### What you are asked to do
Look through the entries below and extract exactly the lines from the one containing "orange cheese [567,226,653,330]" through the one containing "yellow vase [399,38,436,121]", ends included.

### Object state comparisons
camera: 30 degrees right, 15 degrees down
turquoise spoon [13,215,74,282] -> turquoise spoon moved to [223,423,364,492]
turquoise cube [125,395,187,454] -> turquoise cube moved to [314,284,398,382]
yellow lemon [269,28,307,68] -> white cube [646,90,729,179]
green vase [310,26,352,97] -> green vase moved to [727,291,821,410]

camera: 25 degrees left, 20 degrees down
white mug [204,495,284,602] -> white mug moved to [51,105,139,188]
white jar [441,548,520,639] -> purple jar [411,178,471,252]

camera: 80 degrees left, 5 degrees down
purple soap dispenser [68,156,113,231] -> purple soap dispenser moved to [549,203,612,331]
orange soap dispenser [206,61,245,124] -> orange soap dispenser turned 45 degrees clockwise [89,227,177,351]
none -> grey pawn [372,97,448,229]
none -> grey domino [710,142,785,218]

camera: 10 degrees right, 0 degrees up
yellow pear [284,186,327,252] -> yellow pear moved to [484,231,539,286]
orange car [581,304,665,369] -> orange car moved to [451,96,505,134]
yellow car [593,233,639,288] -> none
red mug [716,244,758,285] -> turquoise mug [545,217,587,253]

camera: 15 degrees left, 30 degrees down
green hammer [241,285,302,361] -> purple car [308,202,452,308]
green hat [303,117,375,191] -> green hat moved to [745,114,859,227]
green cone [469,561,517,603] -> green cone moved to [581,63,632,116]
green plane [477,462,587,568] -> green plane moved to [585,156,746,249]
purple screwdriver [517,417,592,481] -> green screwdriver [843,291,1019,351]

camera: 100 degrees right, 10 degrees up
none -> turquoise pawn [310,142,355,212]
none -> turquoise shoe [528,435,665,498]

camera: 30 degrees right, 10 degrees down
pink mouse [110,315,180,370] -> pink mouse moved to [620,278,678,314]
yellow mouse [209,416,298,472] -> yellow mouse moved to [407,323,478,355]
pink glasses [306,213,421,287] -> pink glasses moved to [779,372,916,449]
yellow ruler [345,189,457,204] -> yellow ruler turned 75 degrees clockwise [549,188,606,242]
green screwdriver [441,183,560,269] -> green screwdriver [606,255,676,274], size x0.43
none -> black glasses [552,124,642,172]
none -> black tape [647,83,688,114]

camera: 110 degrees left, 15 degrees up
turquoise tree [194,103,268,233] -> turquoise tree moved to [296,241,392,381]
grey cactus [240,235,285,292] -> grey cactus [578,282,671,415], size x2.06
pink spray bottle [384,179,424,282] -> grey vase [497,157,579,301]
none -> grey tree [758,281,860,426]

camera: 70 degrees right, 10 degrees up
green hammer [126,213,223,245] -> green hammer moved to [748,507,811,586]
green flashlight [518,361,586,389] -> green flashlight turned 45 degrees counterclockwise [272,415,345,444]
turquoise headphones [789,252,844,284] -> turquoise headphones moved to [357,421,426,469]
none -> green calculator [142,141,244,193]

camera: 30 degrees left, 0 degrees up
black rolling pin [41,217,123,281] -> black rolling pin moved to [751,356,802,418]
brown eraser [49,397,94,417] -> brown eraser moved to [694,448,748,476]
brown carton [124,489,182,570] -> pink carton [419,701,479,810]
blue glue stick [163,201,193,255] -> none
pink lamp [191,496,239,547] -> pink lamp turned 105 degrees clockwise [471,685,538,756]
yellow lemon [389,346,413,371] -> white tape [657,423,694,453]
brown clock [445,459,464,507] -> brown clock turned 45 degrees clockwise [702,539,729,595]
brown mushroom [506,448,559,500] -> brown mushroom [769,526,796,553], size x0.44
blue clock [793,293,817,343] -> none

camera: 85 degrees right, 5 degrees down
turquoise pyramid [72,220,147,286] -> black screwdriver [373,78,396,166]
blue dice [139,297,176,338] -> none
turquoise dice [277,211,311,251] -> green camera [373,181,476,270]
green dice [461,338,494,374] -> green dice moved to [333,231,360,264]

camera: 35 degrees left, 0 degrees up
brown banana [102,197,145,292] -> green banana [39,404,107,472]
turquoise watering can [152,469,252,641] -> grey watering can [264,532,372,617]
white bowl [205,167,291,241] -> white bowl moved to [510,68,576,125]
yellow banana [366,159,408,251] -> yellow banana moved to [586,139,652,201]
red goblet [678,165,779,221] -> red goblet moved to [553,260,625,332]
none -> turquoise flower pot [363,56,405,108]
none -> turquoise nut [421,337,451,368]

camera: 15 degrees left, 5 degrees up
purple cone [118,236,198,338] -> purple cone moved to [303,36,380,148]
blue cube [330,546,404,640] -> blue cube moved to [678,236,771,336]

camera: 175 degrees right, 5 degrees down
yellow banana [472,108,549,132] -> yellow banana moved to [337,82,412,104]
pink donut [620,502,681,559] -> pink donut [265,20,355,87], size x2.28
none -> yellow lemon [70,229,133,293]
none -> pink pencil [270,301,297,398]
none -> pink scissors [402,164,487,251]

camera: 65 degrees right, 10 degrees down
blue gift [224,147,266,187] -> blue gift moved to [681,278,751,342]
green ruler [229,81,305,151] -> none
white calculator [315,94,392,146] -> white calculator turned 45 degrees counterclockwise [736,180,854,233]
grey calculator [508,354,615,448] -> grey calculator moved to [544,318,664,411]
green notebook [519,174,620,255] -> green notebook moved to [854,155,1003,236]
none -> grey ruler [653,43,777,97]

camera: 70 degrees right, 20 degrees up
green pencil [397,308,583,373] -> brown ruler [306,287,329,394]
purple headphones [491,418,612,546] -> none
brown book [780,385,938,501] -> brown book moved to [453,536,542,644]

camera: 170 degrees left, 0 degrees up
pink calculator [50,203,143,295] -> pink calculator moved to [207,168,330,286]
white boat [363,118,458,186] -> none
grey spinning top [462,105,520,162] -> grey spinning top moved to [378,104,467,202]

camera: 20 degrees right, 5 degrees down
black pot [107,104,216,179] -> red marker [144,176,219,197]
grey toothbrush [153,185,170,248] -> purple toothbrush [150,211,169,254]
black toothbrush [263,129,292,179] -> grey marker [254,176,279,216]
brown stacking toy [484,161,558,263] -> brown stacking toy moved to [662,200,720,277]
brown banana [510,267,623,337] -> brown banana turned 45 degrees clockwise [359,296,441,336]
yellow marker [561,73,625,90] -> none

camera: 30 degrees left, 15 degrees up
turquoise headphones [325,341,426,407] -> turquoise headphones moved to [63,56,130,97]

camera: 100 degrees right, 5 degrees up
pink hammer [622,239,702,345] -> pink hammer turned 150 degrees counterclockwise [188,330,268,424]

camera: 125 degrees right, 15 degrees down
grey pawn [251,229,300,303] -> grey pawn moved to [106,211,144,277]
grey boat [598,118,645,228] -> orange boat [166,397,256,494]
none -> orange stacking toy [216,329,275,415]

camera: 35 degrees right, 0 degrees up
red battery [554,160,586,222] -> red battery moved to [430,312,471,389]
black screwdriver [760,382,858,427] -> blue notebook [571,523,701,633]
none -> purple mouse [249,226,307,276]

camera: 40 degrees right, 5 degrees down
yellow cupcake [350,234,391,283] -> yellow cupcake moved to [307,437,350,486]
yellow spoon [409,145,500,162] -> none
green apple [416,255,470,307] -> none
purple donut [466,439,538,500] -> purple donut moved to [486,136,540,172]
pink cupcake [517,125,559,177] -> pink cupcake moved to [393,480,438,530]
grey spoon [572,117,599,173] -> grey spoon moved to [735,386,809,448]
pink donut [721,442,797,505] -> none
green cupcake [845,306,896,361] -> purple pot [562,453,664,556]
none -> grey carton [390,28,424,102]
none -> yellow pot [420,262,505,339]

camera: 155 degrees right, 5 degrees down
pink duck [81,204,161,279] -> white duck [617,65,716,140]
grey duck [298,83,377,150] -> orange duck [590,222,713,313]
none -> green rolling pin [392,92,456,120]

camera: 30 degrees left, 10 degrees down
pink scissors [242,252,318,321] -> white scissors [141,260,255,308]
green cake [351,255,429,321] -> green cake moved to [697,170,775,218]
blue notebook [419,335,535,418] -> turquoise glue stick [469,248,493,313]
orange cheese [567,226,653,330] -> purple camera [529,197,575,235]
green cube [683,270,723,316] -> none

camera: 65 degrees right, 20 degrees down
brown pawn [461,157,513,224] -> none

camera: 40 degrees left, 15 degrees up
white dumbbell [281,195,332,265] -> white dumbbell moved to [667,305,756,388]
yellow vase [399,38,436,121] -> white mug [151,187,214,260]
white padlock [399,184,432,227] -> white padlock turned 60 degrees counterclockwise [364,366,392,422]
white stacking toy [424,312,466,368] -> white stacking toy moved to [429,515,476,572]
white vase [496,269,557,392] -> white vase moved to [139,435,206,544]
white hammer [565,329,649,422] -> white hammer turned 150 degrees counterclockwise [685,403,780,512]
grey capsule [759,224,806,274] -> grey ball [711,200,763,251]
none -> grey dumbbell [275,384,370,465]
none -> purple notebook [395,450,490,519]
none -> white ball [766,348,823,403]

### Exercise solution
orange cheese [567,226,653,330] -> purple camera [529,197,575,235]
green cube [683,270,723,316] -> none

camera: 65 degrees right, 20 degrees down
brown pawn [461,157,513,224] -> none

camera: 40 degrees left, 15 degrees up
white dumbbell [281,195,332,265] -> white dumbbell moved to [667,305,756,388]
yellow vase [399,38,436,121] -> white mug [151,187,214,260]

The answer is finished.